#### [Problem to work on]
Wherever the records include pictures, skip them and transcribe all the rest word for word.

#### [Exercise material]
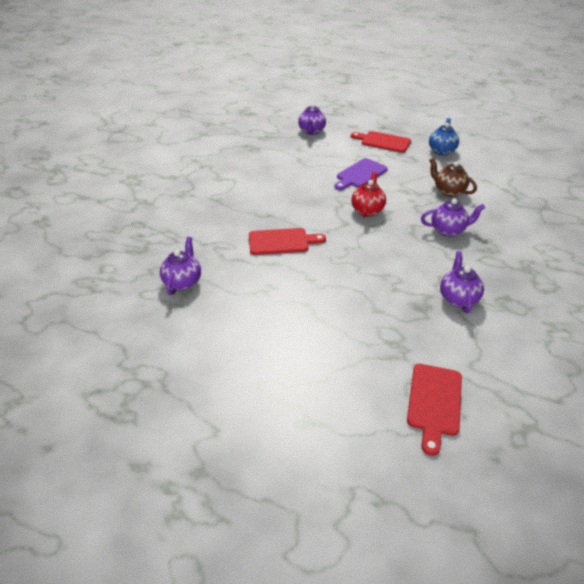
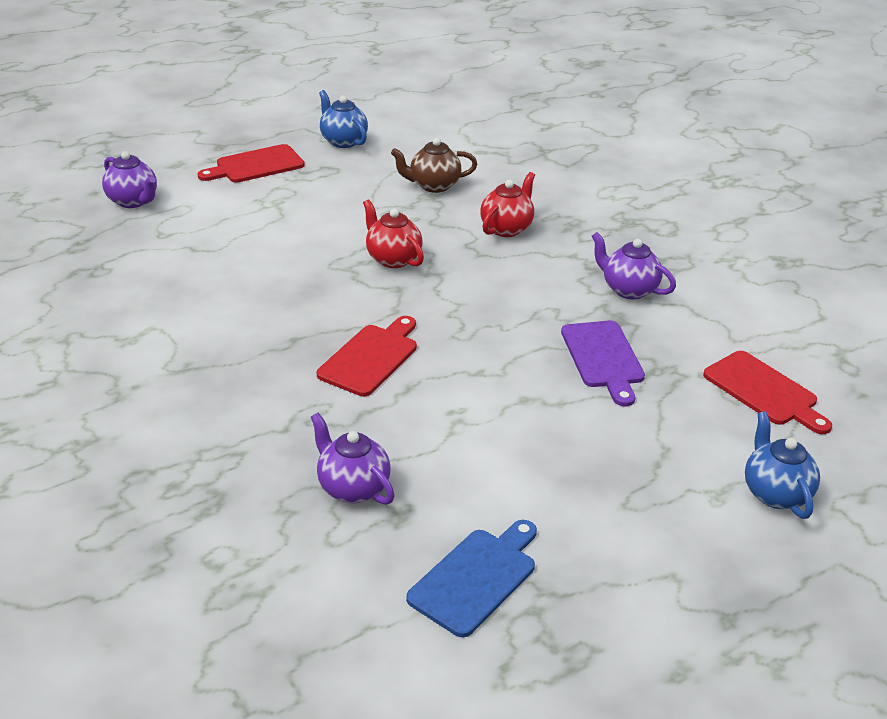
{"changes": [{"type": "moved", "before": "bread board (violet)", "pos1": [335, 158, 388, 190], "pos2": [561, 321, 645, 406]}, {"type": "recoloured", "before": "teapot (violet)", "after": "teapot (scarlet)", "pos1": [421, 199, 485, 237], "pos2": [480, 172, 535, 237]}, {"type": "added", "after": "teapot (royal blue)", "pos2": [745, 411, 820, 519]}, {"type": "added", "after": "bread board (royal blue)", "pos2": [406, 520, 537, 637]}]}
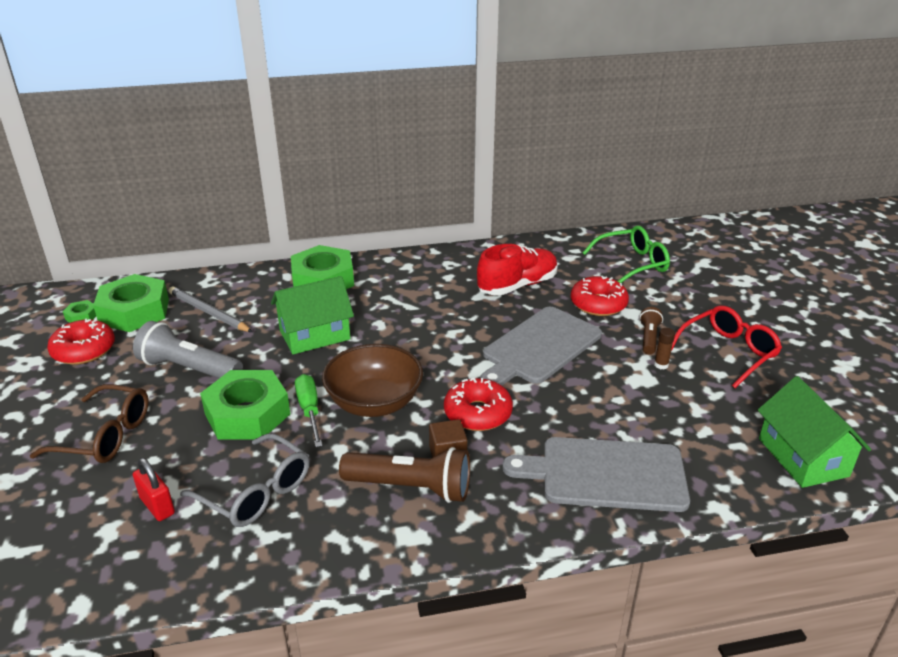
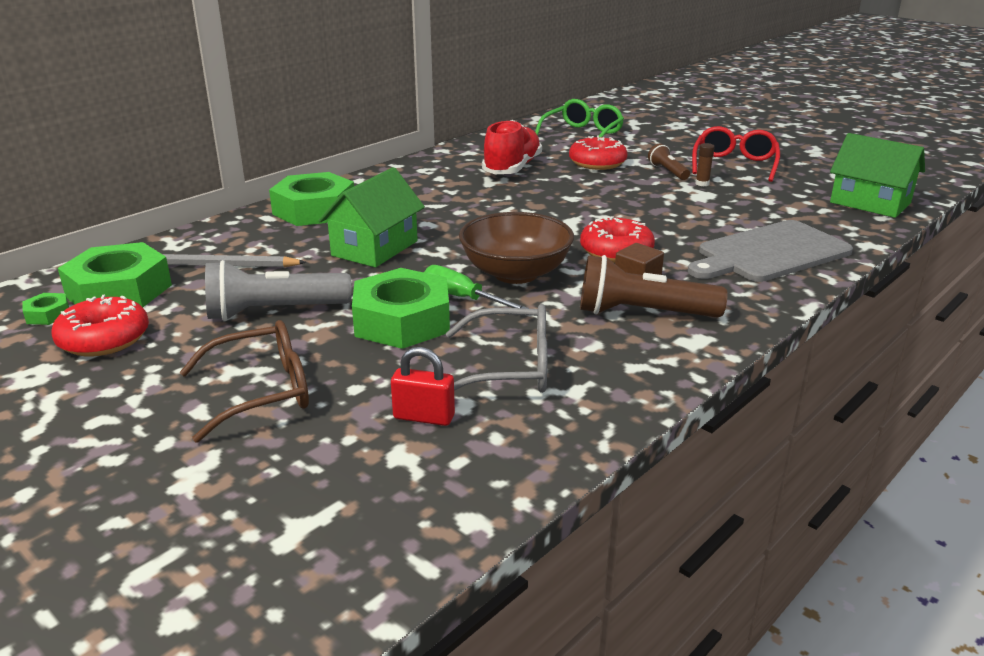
{"changes": [{"type": "removed", "before": "bread board (gray)", "pos1": [480, 307, 602, 385]}, {"type": "turned", "before": "flashlight (dark brown)", "pos1": [339, 447, 470, 503], "pos2": [580, 255, 728, 318], "turn": -150}]}
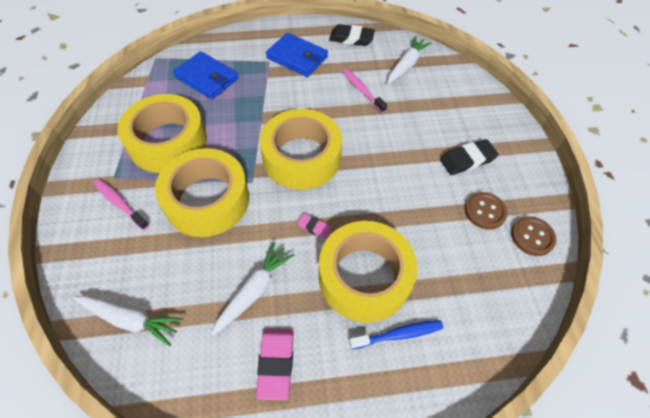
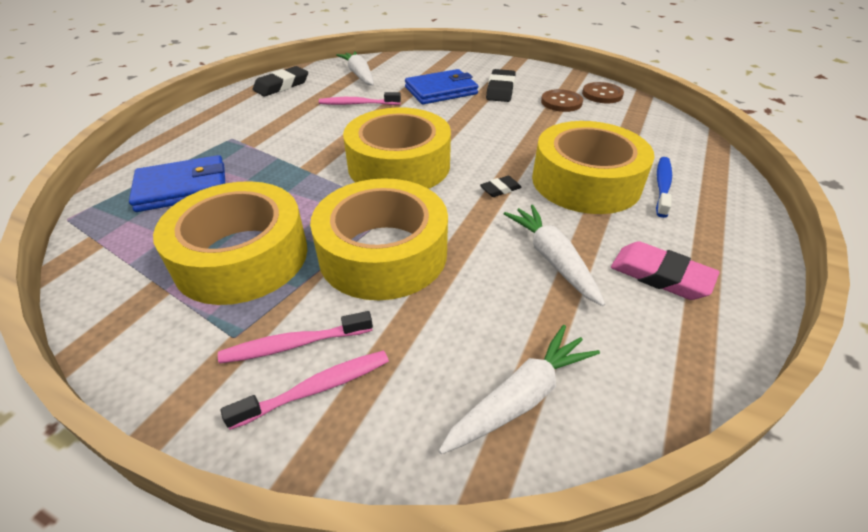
{"changes": [{"type": "moved", "before": "card wallet (royal blue)", "pos1": [266, 33, 328, 77], "pos2": [405, 69, 478, 104]}, {"type": "recoloured", "before": "pencil eraser (rosy)", "after": "pencil eraser (jet-black)", "pos1": [297, 213, 331, 239], "pos2": [480, 176, 522, 197]}, {"type": "added", "after": "tooth brush (rosy)", "pos2": [221, 350, 389, 430]}]}
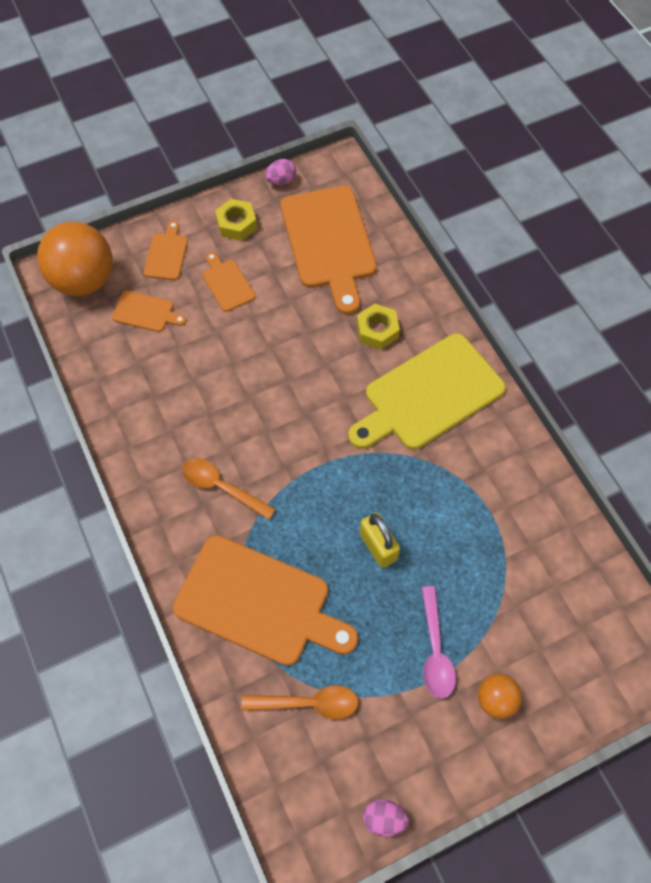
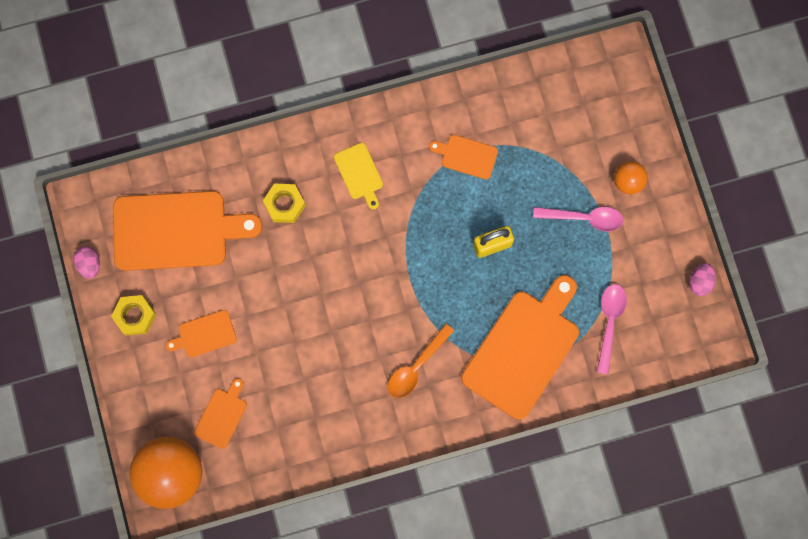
{"changes": [{"type": "moved", "before": "bread board (orange)", "pos1": [144, 221, 188, 280], "pos2": [429, 135, 498, 179]}, {"type": "resized", "before": "bread board (bright yellow)", "pos1": [348, 334, 506, 450], "pos2": [334, 143, 383, 210], "scale": 0.46}, {"type": "recoloured", "before": "teaspoon (orange)", "after": "teaspoon (rosy)", "pos1": [242, 685, 358, 719], "pos2": [597, 284, 627, 374]}]}
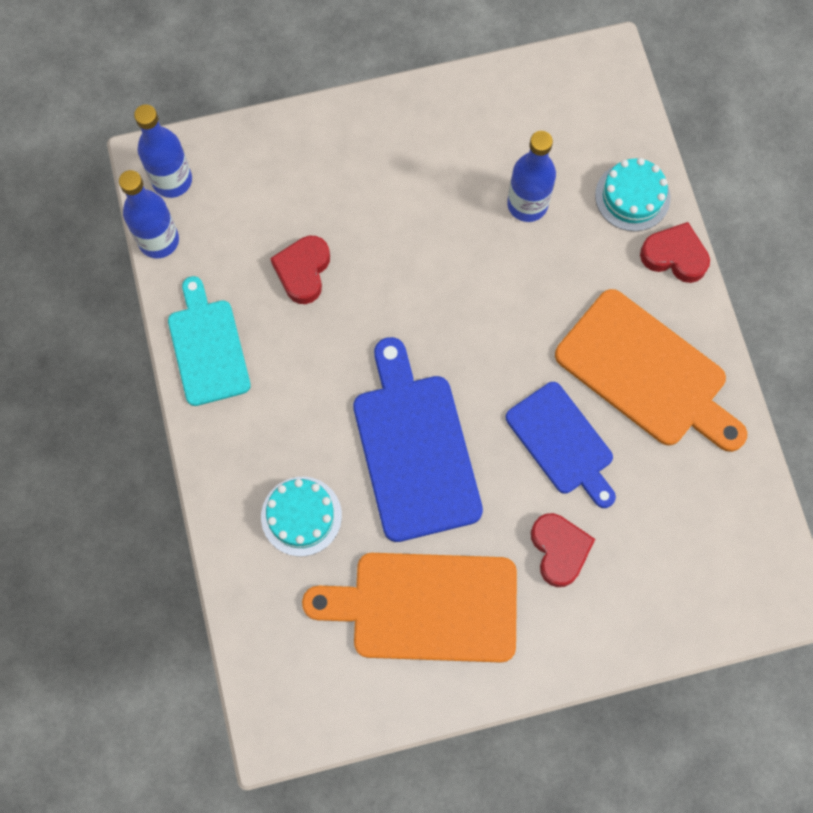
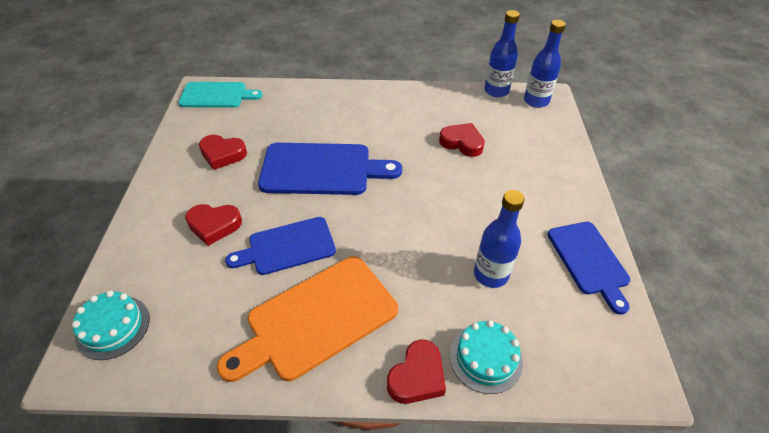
{"changes": [{"type": "moved", "before": "bread board (teal)", "pos1": [168, 276, 251, 406], "pos2": [178, 82, 263, 108]}, {"type": "moved", "before": "layer cake (teal)", "pos1": [261, 477, 342, 557], "pos2": [72, 290, 150, 360]}, {"type": "replaced", "before": "bread board (orange)", "after": "heart shape (scarlet)", "pos1": [302, 553, 517, 663], "pos2": [199, 135, 247, 170]}, {"type": "added", "after": "bread board (royal blue)", "pos2": [548, 222, 631, 315]}]}
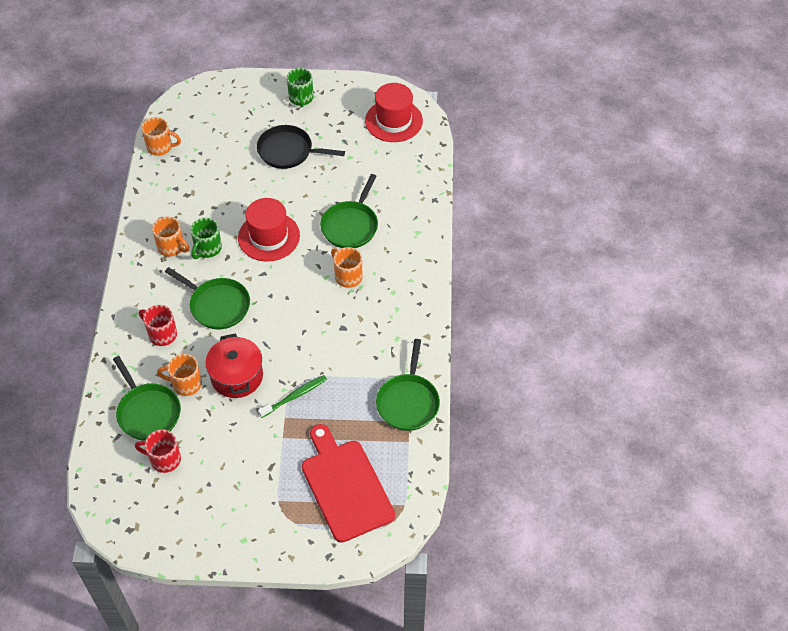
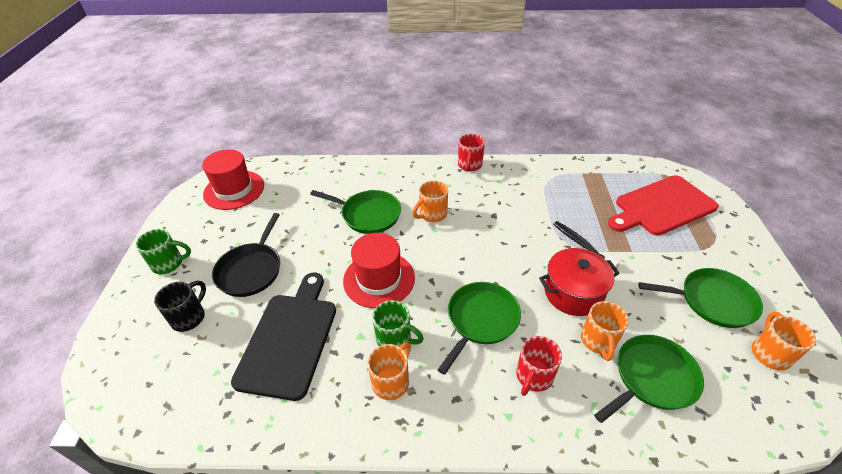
{"changes": [{"type": "moved", "before": "mug (orange)", "pos1": [142, 117, 181, 156], "pos2": [752, 312, 816, 371]}, {"type": "moved", "before": "frying pan (green)", "pos1": [376, 339, 440, 431], "pos2": [639, 268, 763, 328]}, {"type": "recoloured", "before": "tooth brush (green)", "after": "tooth brush (jet-black)", "pos1": [258, 375, 327, 418], "pos2": [553, 221, 620, 269]}, {"type": "moved", "before": "mug (scarlet)", "pos1": [135, 430, 181, 473], "pos2": [458, 134, 485, 172]}, {"type": "added", "after": "bread board (jet-black)", "pos2": [231, 273, 336, 401]}, {"type": "added", "after": "mug (jet-black)", "pos2": [154, 281, 206, 332]}]}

#### [Finished exercise]
{"changes": [{"type": "moved", "before": "bread board (violet)", "pos1": [335, 158, 388, 190], "pos2": [561, 321, 645, 406]}, {"type": "recoloured", "before": "teapot (violet)", "after": "teapot (scarlet)", "pos1": [421, 199, 485, 237], "pos2": [480, 172, 535, 237]}, {"type": "added", "after": "teapot (royal blue)", "pos2": [745, 411, 820, 519]}, {"type": "added", "after": "bread board (royal blue)", "pos2": [406, 520, 537, 637]}]}
{"changes": [{"type": "removed", "before": "bread board (gray)", "pos1": [480, 307, 602, 385]}, {"type": "turned", "before": "flashlight (dark brown)", "pos1": [339, 447, 470, 503], "pos2": [580, 255, 728, 318], "turn": -150}]}
{"changes": [{"type": "moved", "before": "card wallet (royal blue)", "pos1": [266, 33, 328, 77], "pos2": [405, 69, 478, 104]}, {"type": "recoloured", "before": "pencil eraser (rosy)", "after": "pencil eraser (jet-black)", "pos1": [297, 213, 331, 239], "pos2": [480, 176, 522, 197]}, {"type": "added", "after": "tooth brush (rosy)", "pos2": [221, 350, 389, 430]}]}
{"changes": [{"type": "moved", "before": "bread board (orange)", "pos1": [144, 221, 188, 280], "pos2": [429, 135, 498, 179]}, {"type": "resized", "before": "bread board (bright yellow)", "pos1": [348, 334, 506, 450], "pos2": [334, 143, 383, 210], "scale": 0.46}, {"type": "recoloured", "before": "teaspoon (orange)", "after": "teaspoon (rosy)", "pos1": [242, 685, 358, 719], "pos2": [597, 284, 627, 374]}]}
{"changes": [{"type": "moved", "before": "bread board (teal)", "pos1": [168, 276, 251, 406], "pos2": [178, 82, 263, 108]}, {"type": "moved", "before": "layer cake (teal)", "pos1": [261, 477, 342, 557], "pos2": [72, 290, 150, 360]}, {"type": "replaced", "before": "bread board (orange)", "after": "heart shape (scarlet)", "pos1": [302, 553, 517, 663], "pos2": [199, 135, 247, 170]}, {"type": "added", "after": "bread board (royal blue)", "pos2": [548, 222, 631, 315]}]}
{"changes": [{"type": "moved", "before": "mug (orange)", "pos1": [142, 117, 181, 156], "pos2": [752, 312, 816, 371]}, {"type": "moved", "before": "frying pan (green)", "pos1": [376, 339, 440, 431], "pos2": [639, 268, 763, 328]}, {"type": "recoloured", "before": "tooth brush (green)", "after": "tooth brush (jet-black)", "pos1": [258, 375, 327, 418], "pos2": [553, 221, 620, 269]}, {"type": "moved", "before": "mug (scarlet)", "pos1": [135, 430, 181, 473], "pos2": [458, 134, 485, 172]}, {"type": "added", "after": "bread board (jet-black)", "pos2": [231, 273, 336, 401]}, {"type": "added", "after": "mug (jet-black)", "pos2": [154, 281, 206, 332]}]}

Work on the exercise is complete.